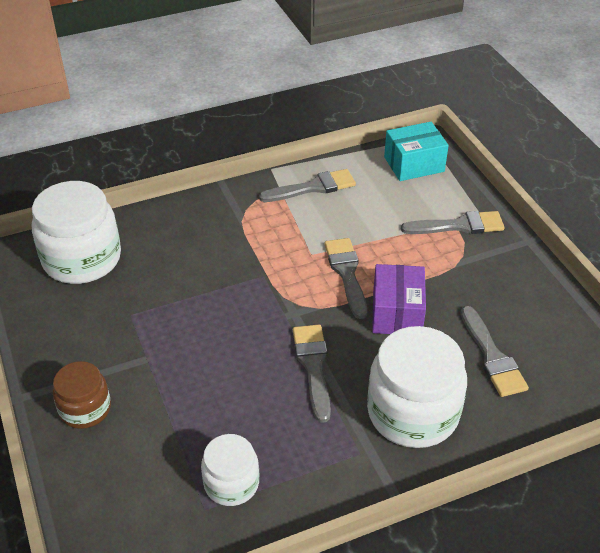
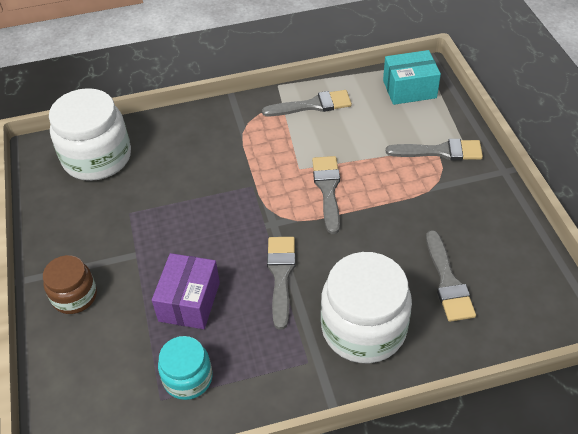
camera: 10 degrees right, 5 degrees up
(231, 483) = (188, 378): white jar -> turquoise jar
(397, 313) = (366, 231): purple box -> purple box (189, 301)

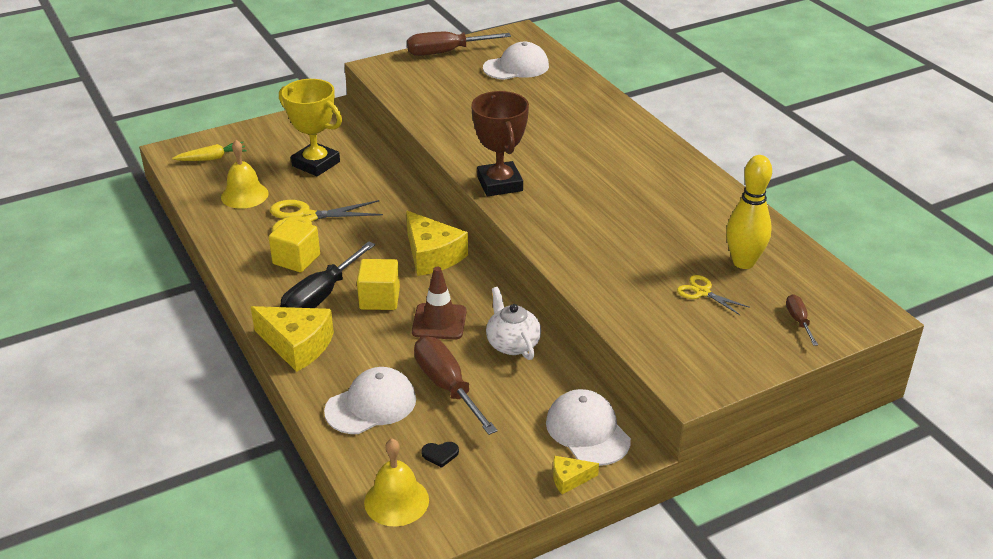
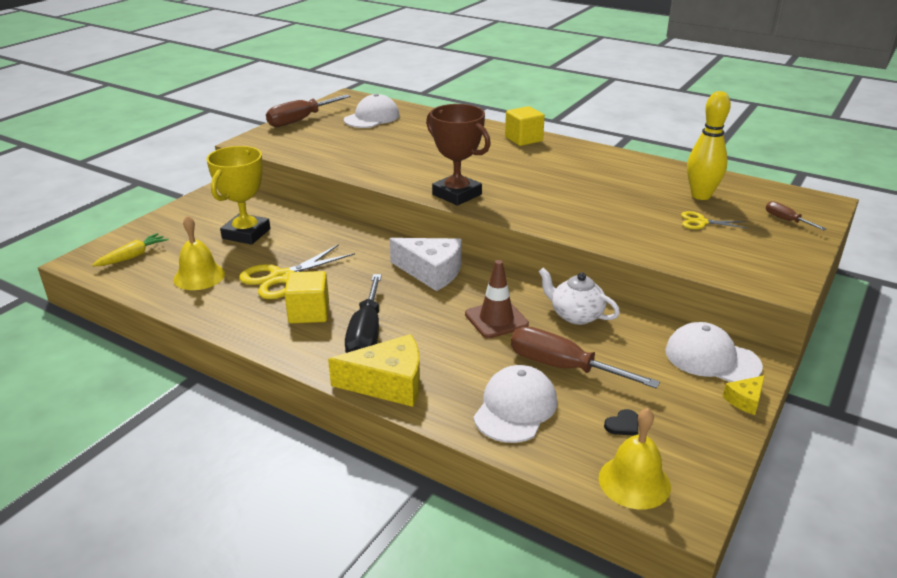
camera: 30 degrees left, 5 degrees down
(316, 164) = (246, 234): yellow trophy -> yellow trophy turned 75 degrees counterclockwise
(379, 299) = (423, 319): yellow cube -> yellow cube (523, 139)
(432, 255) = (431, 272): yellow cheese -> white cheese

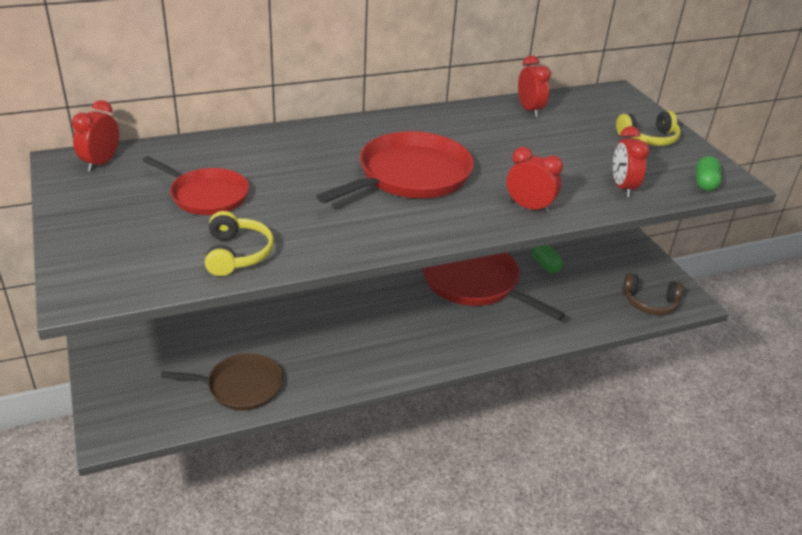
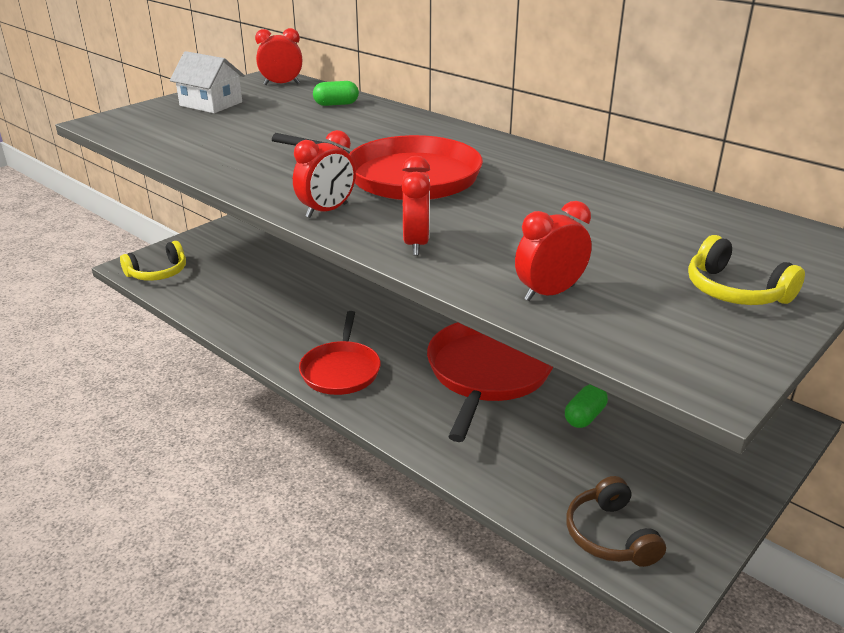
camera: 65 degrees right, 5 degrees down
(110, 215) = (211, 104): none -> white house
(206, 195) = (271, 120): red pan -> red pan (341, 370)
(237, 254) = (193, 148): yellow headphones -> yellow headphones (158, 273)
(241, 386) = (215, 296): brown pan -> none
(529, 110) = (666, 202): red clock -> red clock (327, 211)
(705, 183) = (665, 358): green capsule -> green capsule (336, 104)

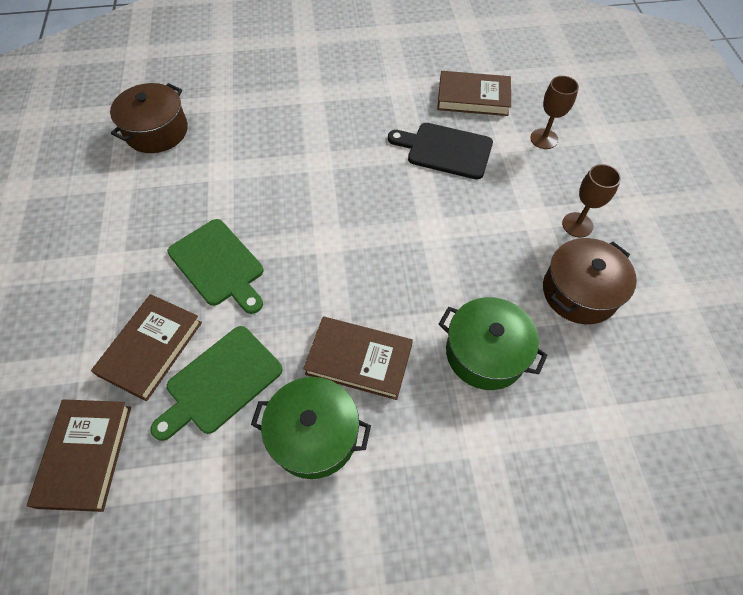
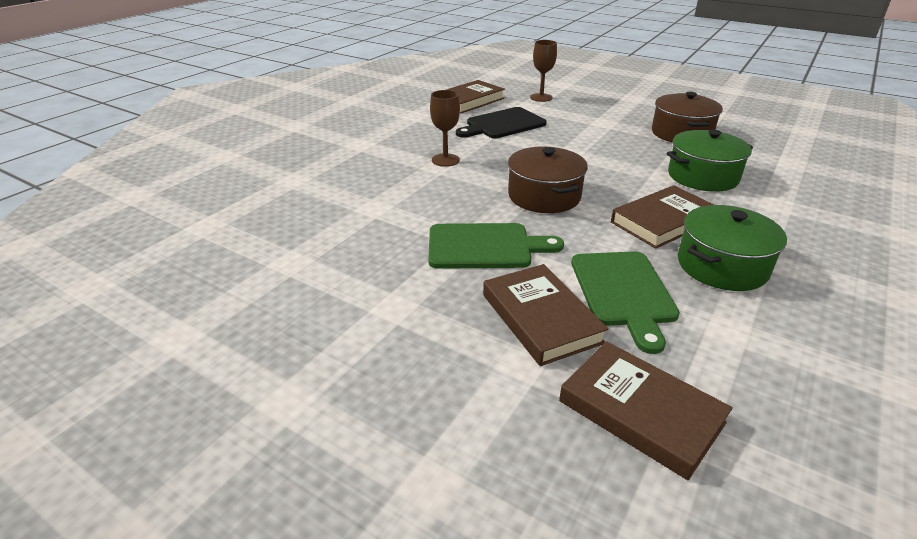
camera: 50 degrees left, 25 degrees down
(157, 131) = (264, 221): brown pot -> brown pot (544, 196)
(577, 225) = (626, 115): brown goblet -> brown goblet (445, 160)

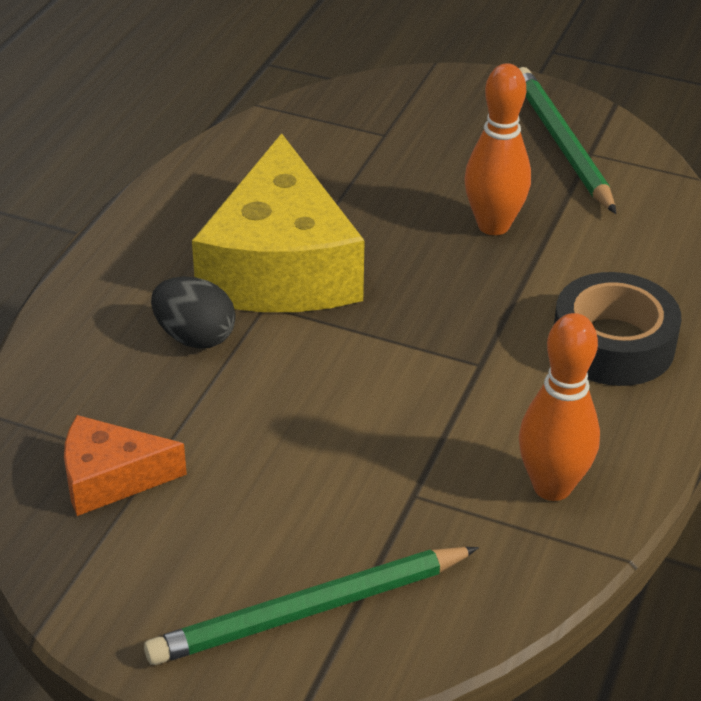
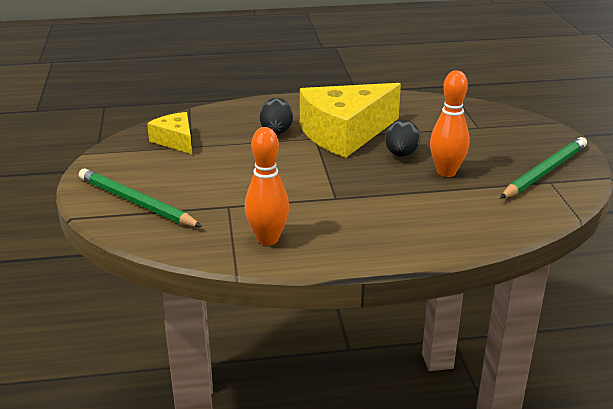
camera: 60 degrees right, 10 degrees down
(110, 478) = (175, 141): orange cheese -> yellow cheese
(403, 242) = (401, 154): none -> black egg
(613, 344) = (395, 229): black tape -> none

*ASSIGNMENT*
Put down exactly the lines of the data above that run from its first line through the line bearing "(403, 242) = (401, 154): none -> black egg", and no pictures.

*REPLY*
camera: 10 degrees right, 5 degrees up
(231, 483) = (188, 378): white jar -> turquoise jar
(397, 313) = (366, 231): purple box -> purple box (189, 301)

camera: 30 degrees left, 5 degrees down
(316, 164) = (246, 234): yellow trophy -> yellow trophy turned 75 degrees counterclockwise
(379, 299) = (423, 319): yellow cube -> yellow cube (523, 139)
(432, 255) = (431, 272): yellow cheese -> white cheese

camera: 65 degrees right, 5 degrees down
(110, 215) = (211, 104): none -> white house
(206, 195) = (271, 120): red pan -> red pan (341, 370)
(237, 254) = (193, 148): yellow headphones -> yellow headphones (158, 273)
(241, 386) = (215, 296): brown pan -> none
(529, 110) = (666, 202): red clock -> red clock (327, 211)
(705, 183) = (665, 358): green capsule -> green capsule (336, 104)

camera: 50 degrees left, 25 degrees down
(157, 131) = (264, 221): brown pot -> brown pot (544, 196)
(577, 225) = (626, 115): brown goblet -> brown goblet (445, 160)

camera: 60 degrees right, 10 degrees down
(110, 478) = (175, 141): orange cheese -> yellow cheese
(403, 242) = (401, 154): none -> black egg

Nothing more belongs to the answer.